Edit difference data:
---------------

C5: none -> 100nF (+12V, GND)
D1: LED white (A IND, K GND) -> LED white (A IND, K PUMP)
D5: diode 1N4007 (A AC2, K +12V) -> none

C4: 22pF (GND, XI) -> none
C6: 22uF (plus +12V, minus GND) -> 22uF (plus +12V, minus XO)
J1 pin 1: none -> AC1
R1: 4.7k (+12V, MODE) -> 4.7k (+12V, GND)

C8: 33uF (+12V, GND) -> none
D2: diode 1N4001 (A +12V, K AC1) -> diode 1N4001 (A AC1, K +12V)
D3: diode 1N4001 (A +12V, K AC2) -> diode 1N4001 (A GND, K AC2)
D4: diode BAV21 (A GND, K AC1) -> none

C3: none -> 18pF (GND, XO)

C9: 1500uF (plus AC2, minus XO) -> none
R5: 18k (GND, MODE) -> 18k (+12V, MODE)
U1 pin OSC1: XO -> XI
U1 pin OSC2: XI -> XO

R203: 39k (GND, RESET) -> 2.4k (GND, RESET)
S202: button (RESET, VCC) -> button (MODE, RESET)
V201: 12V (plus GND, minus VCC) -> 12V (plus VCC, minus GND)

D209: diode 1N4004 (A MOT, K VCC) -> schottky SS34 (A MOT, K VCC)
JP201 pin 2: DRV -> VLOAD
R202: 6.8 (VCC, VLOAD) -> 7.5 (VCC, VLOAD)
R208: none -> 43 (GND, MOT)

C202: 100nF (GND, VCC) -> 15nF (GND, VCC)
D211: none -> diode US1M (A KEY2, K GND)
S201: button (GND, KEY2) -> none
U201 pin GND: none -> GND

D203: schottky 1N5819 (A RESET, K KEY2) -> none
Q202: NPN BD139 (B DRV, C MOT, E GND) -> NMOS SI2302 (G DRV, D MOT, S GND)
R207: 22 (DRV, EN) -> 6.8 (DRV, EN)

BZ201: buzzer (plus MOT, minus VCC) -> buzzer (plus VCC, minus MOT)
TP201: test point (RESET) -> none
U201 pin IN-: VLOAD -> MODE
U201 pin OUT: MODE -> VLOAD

---------------

THE PROBLEM:
Your task is to restate, word for word, only those lines above that fall between the line holding "R1: 4.7k (+12V, MODE) -> 4.7k (+12V, GND)" and the line holding "TP201: test point (RESET) -> none", inclusive.

RESPONSE AREA:
R1: 4.7k (+12V, MODE) -> 4.7k (+12V, GND)

C8: 33uF (+12V, GND) -> none
D2: diode 1N4001 (A +12V, K AC1) -> diode 1N4001 (A AC1, K +12V)
D3: diode 1N4001 (A +12V, K AC2) -> diode 1N4001 (A GND, K AC2)
D4: diode BAV21 (A GND, K AC1) -> none

C3: none -> 18pF (GND, XO)

C9: 1500uF (plus AC2, minus XO) -> none
R5: 18k (GND, MODE) -> 18k (+12V, MODE)
U1 pin OSC1: XO -> XI
U1 pin OSC2: XI -> XO

R203: 39k (GND, RESET) -> 2.4k (GND, RESET)
S202: button (RESET, VCC) -> button (MODE, RESET)
V201: 12V (plus GND, minus VCC) -> 12V (plus VCC, minus GND)

D209: diode 1N4004 (A MOT, K VCC) -> schottky SS34 (A MOT, K VCC)
JP201 pin 2: DRV -> VLOAD
R202: 6.8 (VCC, VLOAD) -> 7.5 (VCC, VLOAD)
R208: none -> 43 (GND, MOT)

C202: 100nF (GND, VCC) -> 15nF (GND, VCC)
D211: none -> diode US1M (A KEY2, K GND)
S201: button (GND, KEY2) -> none
U201 pin GND: none -> GND

D203: schottky 1N5819 (A RESET, K KEY2) -> none
Q202: NPN BD139 (B DRV, C MOT, E GND) -> NMOS SI2302 (G DRV, D MOT, S GND)
R207: 22 (DRV, EN) -> 6.8 (DRV, EN)

BZ201: buzzer (plus MOT, minus VCC) -> buzzer (plus VCC, minus MOT)
TP201: test point (RESET) -> none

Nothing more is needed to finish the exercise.